■ SET PROBLEM ■
Turn all the records below into a Markdown table with the columns Row and Line, putting each line in its own numbered row and skipping blank lines. Leave the pictures out of the table.

■ INPUT RECORDS ■
--- begin ---

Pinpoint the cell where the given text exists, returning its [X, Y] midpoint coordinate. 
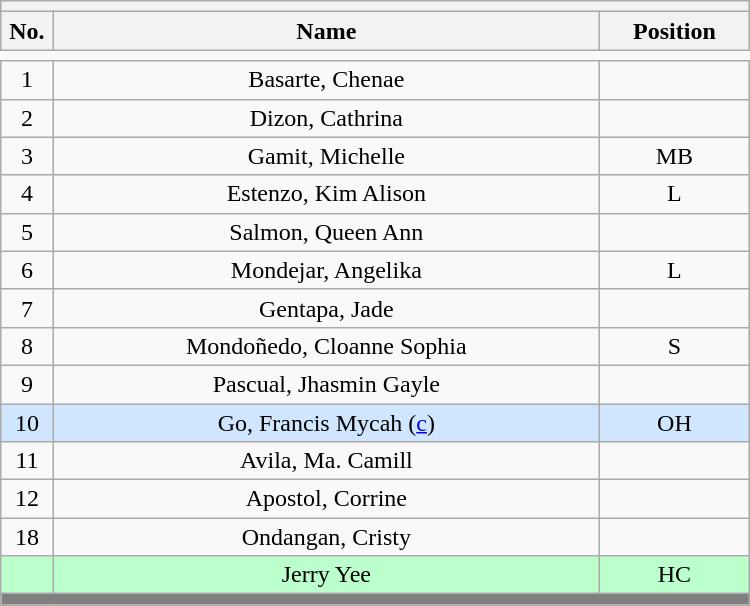
2 [27, 118]
5 [27, 232]
6 [27, 270]
Avila, Ma. Camill [326, 461]
Position [675, 31]
Name [326, 31]
Gentapa, Jade [326, 308]
1 [27, 80]
8 [27, 346]
3 [27, 156]
7 [27, 308]
Mondoñedo, Cloanne Sophia [326, 346]
MB [675, 156]
No. [27, 31]
OH [675, 423]
10 [27, 423]
Salmon, Queen Ann [326, 232]
S [675, 346]
Estenzo, Kim Alison [326, 194]
Mondejar, Angelika [326, 270]
11 [27, 461]
Pascual, Jhasmin Gayle [326, 384]
Ondangan, Cristy [326, 537]
Apostol, Corrine [326, 499]
12 [27, 499]
Go, Francis Mycah (c) [326, 423]
18 [27, 537]
Gamit, Michelle [326, 156]
9 [27, 384]
Jerry Yee [326, 575]
Basarte, Chenae [326, 80]
4 [27, 194]
HC [675, 575]
Dizon, Cathrina [326, 118]
Detect which cell encompasses the target text, then output its (X, Y) center coordinate. 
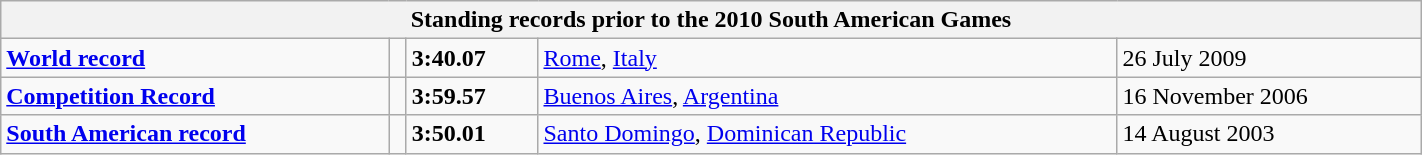
26 July 2009 (1269, 58)
South American record (195, 134)
Competition Record (195, 96)
Buenos Aires, Argentina (828, 96)
Rome, Italy (828, 58)
3:59.57 (472, 96)
3:40.07 (472, 58)
Standing records prior to the 2010 South American Games (711, 20)
3:50.01 (472, 134)
Santo Domingo, Dominican Republic (828, 134)
14 August 2003 (1269, 134)
World record (195, 58)
16 November 2006 (1269, 96)
Provide the [x, y] coordinate of the cell's center where the given text is located.  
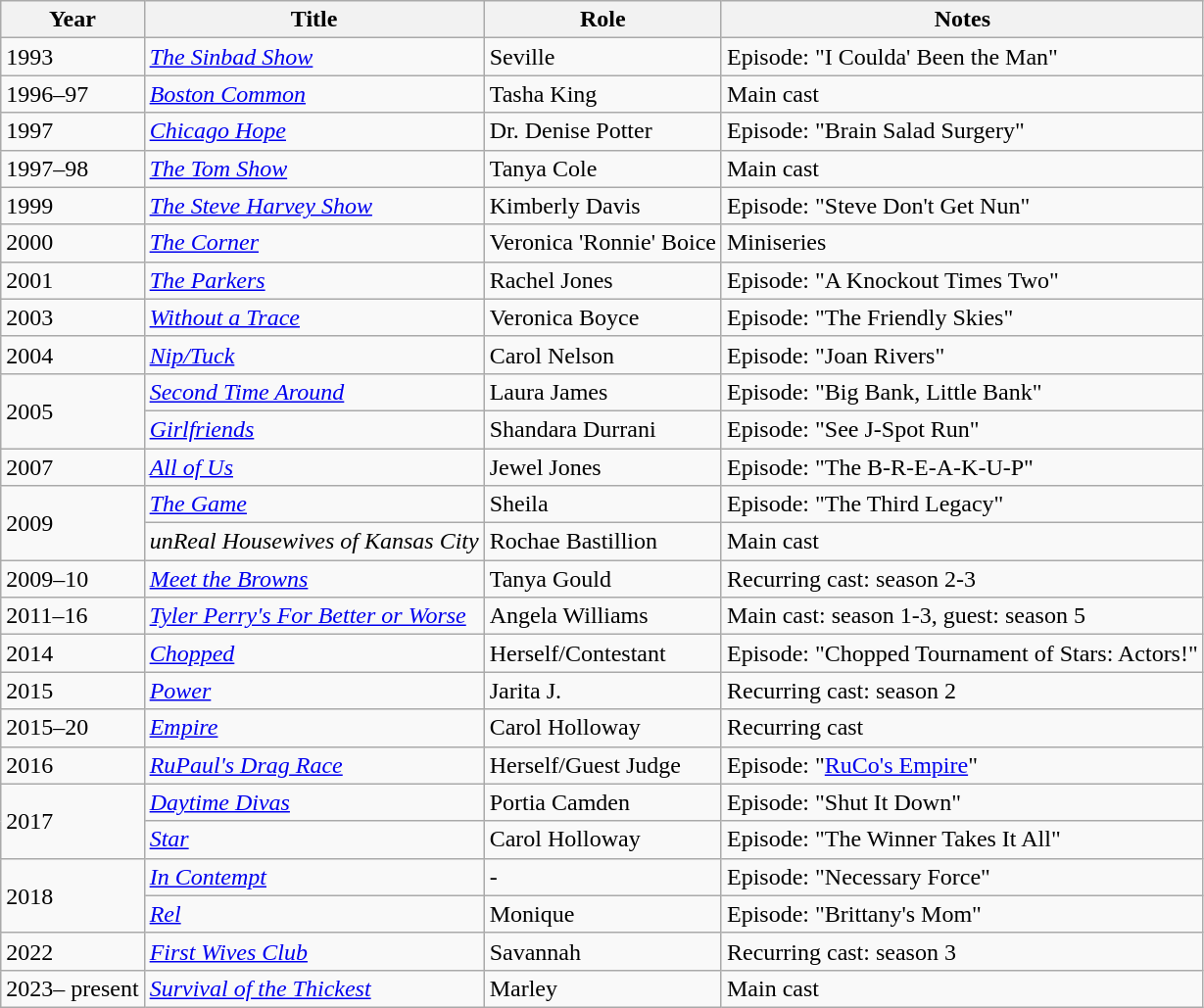
First Wives Club [313, 951]
Sheila [602, 505]
1997–98 [72, 169]
Rochae Bastillion [602, 542]
Episode: "Chopped Tournament of Stars: Actors!" [962, 653]
Episode: "The Third Legacy" [962, 505]
The Steve Harvey Show [313, 206]
2017 [72, 821]
2009 [72, 523]
The Sinbad Show [313, 57]
Without a Trace [313, 317]
2009–10 [72, 579]
In Contempt [313, 877]
2014 [72, 653]
Daytime Divas [313, 802]
Dr. Denise Potter [602, 131]
Recurring cast: season 2 [962, 691]
Tanya Gould [602, 579]
Power [313, 691]
Episode: "The B-R-E-A-K-U-P" [962, 467]
Recurring cast: season 3 [962, 951]
Episode: "Big Bank, Little Bank" [962, 392]
Episode: "I Coulda' Been the Man" [962, 57]
2001 [72, 280]
Savannah [602, 951]
Episode: "See J-Spot Run" [962, 429]
1993 [72, 57]
2005 [72, 410]
Rel [313, 914]
RuPaul's Drag Race [313, 765]
Second Time Around [313, 392]
2007 [72, 467]
Episode: "A Knockout Times Two" [962, 280]
2022 [72, 951]
Episode: "The Winner Takes It All" [962, 840]
The Game [313, 505]
Recurring cast: season 2-3 [962, 579]
Angela Williams [602, 616]
Notes [962, 20]
Recurring cast [962, 728]
Survival of the Thickest [313, 988]
Monique [602, 914]
Jewel Jones [602, 467]
unReal Housewives of Kansas City [313, 542]
Seville [602, 57]
Episode: "Necessary Force" [962, 877]
Role [602, 20]
Rachel Jones [602, 280]
2015 [72, 691]
Empire [313, 728]
Tasha King [602, 94]
Shandara Durrani [602, 429]
1997 [72, 131]
Kimberly Davis [602, 206]
Laura James [602, 392]
All of Us [313, 467]
Meet the Browns [313, 579]
Veronica Boyce [602, 317]
Episode: "Brittany's Mom" [962, 914]
Carol Nelson [602, 355]
Chicago Hope [313, 131]
Jarita J. [602, 691]
Episode: "RuCo's Empire" [962, 765]
Portia Camden [602, 802]
- [602, 877]
Marley [602, 988]
Veronica 'Ronnie' Boice [602, 243]
Herself/Contestant [602, 653]
Episode: "Shut It Down" [962, 802]
Main cast: season 1-3, guest: season 5 [962, 616]
2011–16 [72, 616]
Star [313, 840]
2016 [72, 765]
1996–97 [72, 94]
Tyler Perry's For Better or Worse [313, 616]
The Corner [313, 243]
2004 [72, 355]
Nip/Tuck [313, 355]
Title [313, 20]
Episode: "Brain Salad Surgery" [962, 131]
Herself/Guest Judge [602, 765]
2003 [72, 317]
Tanya Cole [602, 169]
Girlfriends [313, 429]
Year [72, 20]
Miniseries [962, 243]
Episode: "The Friendly Skies" [962, 317]
Episode: "Joan Rivers" [962, 355]
Boston Common [313, 94]
2023– present [72, 988]
Chopped [313, 653]
1999 [72, 206]
The Parkers [313, 280]
2000 [72, 243]
2018 [72, 895]
The Tom Show [313, 169]
2015–20 [72, 728]
Episode: "Steve Don't Get Nun" [962, 206]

--- end ---

■ OUTPUT OF THE EXERCISE ■
| Row | Line |
|---|---|
| 1 | Pinpoint the cell where the given text exists, returning its [X, Y] midpoint coordinate.  |
| 2 | 2 [27, 118] |
| 3 | 5 [27, 232] |
| 4 | 6 [27, 270] |
| 5 | Avila, Ma. Camill [326, 461] |
| 6 | Position [675, 31] |
| 7 | Name [326, 31] |
| 8 | Gentapa, Jade [326, 308] |
| 9 | 1 [27, 80] |
| 10 | 8 [27, 346] |
| 11 | 3 [27, 156] |
| 12 | 7 [27, 308] |
| 13 | Mondoñedo, Cloanne Sophia [326, 346] |
| 14 | MB [675, 156] |
| 15 | No. [27, 31] |
| 16 | OH [675, 423] |
| 17 | 10 [27, 423] |
| 18 | Salmon, Queen Ann [326, 232] |
| 19 | S [675, 346] |
| 20 | Estenzo, Kim Alison [326, 194] |
| 21 | Mondejar, Angelika [326, 270] |
| 22 | 11 [27, 461] |
| 23 | Pascual, Jhasmin Gayle [326, 384] |
| 24 | Ondangan, Cristy [326, 537] |
| 25 | Apostol, Corrine [326, 499] |
| 26 | 12 [27, 499] |
| 27 | Go, Francis Mycah (c) [326, 423] |
| 28 | 18 [27, 537] |
| 29 | Gamit, Michelle [326, 156] |
| 30 | 9 [27, 384] |
| 31 | Jerry Yee [326, 575] |
| 32 | Basarte, Chenae [326, 80] |
| 33 | 4 [27, 194] |
| 34 | HC [675, 575] |
| 35 | Dizon, Cathrina [326, 118] |
| 36 | Detect which cell encompasses the target text, then output its (X, Y) center coordinate.  |
| 37 | 26 July 2009 (1269, 58) |
| 38 | South American record (195, 134) |
| 39 | Competition Record (195, 96) |
| 40 | Buenos Aires, Argentina (828, 96) |
| 41 | Rome, Italy (828, 58) |
| 42 | 3:59.57 (472, 96) |
| 43 | 3:40.07 (472, 58) |
| 44 | Standing records prior to the 2010 South American Games (711, 20) |
| 45 | 3:50.01 (472, 134) |
| 46 | Santo Domingo, Dominican Republic (828, 134) |
| 47 | 14 August 2003 (1269, 134) |
| 48 | World record (195, 58) |
| 49 | 16 November 2006 (1269, 96) |
| 50 | Provide the [x, y] coordinate of the cell's center where the given text is located.   |
| 51 | First Wives Club [313, 951] |
| 52 | Sheila [602, 505] |
| 53 | 1997–98 [72, 169] |
| 54 | Rochae Bastillion [602, 542] |
| 55 | Episode: "Chopped Tournament of Stars: Actors!" [962, 653] |
| 56 | Episode: "The Third Legacy" [962, 505] |
| 57 | The Steve Harvey Show [313, 206] |
| 58 | 2017 [72, 821] |
| 59 | 2009 [72, 523] |
| 60 | The Sinbad Show [313, 57] |
| 61 | Without a Trace [313, 317] |
| 62 | 2009–10 [72, 579] |
| 63 | In Contempt [313, 877] |
| 64 | 2014 [72, 653] |
| 65 | Daytime Divas [313, 802] |
| 66 | Dr. Denise Potter [602, 131] |
| 67 | Recurring cast: season 2 [962, 691] |
| 68 | Tanya Gould [602, 579] |
| 69 | Power [313, 691] |
| 70 | Episode: "The B-R-E-A-K-U-P" [962, 467] |
| 71 | Recurring cast: season 3 [962, 951] |
| 72 | Episode: "Big Bank, Little Bank" [962, 392] |
| 73 | Episode: "I Coulda' Been the Man" [962, 57] |
| 74 | 2001 [72, 280] |
| 75 | Savannah [602, 951] |
| 76 | Episode: "See J-Spot Run" [962, 429] |
| 77 | 1993 [72, 57] |
| 78 | 2005 [72, 410] |
| 79 | Rel [313, 914] |
| 80 | RuPaul's Drag Race [313, 765] |
| 81 | Second Time Around [313, 392] |
| 82 | 2007 [72, 467] |
| 83 | Episode: "A Knockout Times Two" [962, 280] |
| 84 | 2022 [72, 951] |
| 85 | Episode: "The Winner Takes It All" [962, 840] |
| 86 | The Game [313, 505] |
| 87 | Recurring cast: season 2-3 [962, 579] |
| 88 | Angela Williams [602, 616] |
| 89 | Notes [962, 20] |
| 90 | Recurring cast [962, 728] |
| 91 | Survival of the Thickest [313, 988] |
| 92 | Monique [602, 914] |
| 93 | Jewel Jones [602, 467] |
| 94 | unReal Housewives of Kansas City [313, 542] |
| 95 | Seville [602, 57] |
| 96 | Episode: "Necessary Force" [962, 877] |
| 97 | Role [602, 20] |
| 98 | Rachel Jones [602, 280] |
| 99 | 2015 [72, 691] |
| 100 | Empire [313, 728] |
| 101 | Tasha King [602, 94] |
| 102 | Shandara Durrani [602, 429] |
| 103 | 1997 [72, 131] |
| 104 | Kimberly Davis [602, 206] |
| 105 | Laura James [602, 392] |
| 106 | All of Us [313, 467] |
| 107 | Meet the Browns [313, 579] |
| 108 | Veronica Boyce [602, 317] |
| 109 | Episode: "Brittany's Mom" [962, 914] |
| 110 | Carol Nelson [602, 355] |
| 111 | Chicago Hope [313, 131] |
| 112 | Jarita J. [602, 691] |
| 113 | Episode: "RuCo's Empire" [962, 765] |
| 114 | Portia Camden [602, 802] |
| 115 | - [602, 877] |
| 116 | Marley [602, 988] |
| 117 | Veronica 'Ronnie' Boice [602, 243] |
| 118 | Herself/Contestant [602, 653] |
| 119 | Episode: "Shut It Down" [962, 802] |
| 120 | Main cast: season 1-3, guest: season 5 [962, 616] |
| 121 | 2011–16 [72, 616] |
| 122 | Star [313, 840] |
| 123 | 2016 [72, 765] |
| 124 | 1996–97 [72, 94] |
| 125 | Tyler Perry's For Better or Worse [313, 616] |
| 126 | The Corner [313, 243] |
| 127 | 2004 [72, 355] |
| 128 | Nip/Tuck [313, 355] |
| 129 | Title [313, 20] |
| 130 | Episode: "Brain Salad Surgery" [962, 131] |
| 131 | Herself/Guest Judge [602, 765] |
| 132 | 2003 [72, 317] |
| 133 | Tanya Cole [602, 169] |
| 134 | Girlfriends [313, 429] |
| 135 | Year [72, 20] |
| 136 | Miniseries [962, 243] |
| 137 | Episode: "The Friendly Skies" [962, 317] |
| 138 | Episode: "Joan Rivers" [962, 355] |
| 139 | Boston Common [313, 94] |
| 140 | 2023– present [72, 988] |
| 141 | Chopped [313, 653] |
| 142 | 1999 [72, 206] |
| 143 | The Parkers [313, 280] |
| 144 | 2000 [72, 243] |
| 145 | 2018 [72, 895] |
| 146 | The Tom Show [313, 169] |
| 147 | 2015–20 [72, 728] |
| 148 | Episode: "Steve Don't Get Nun" [962, 206] |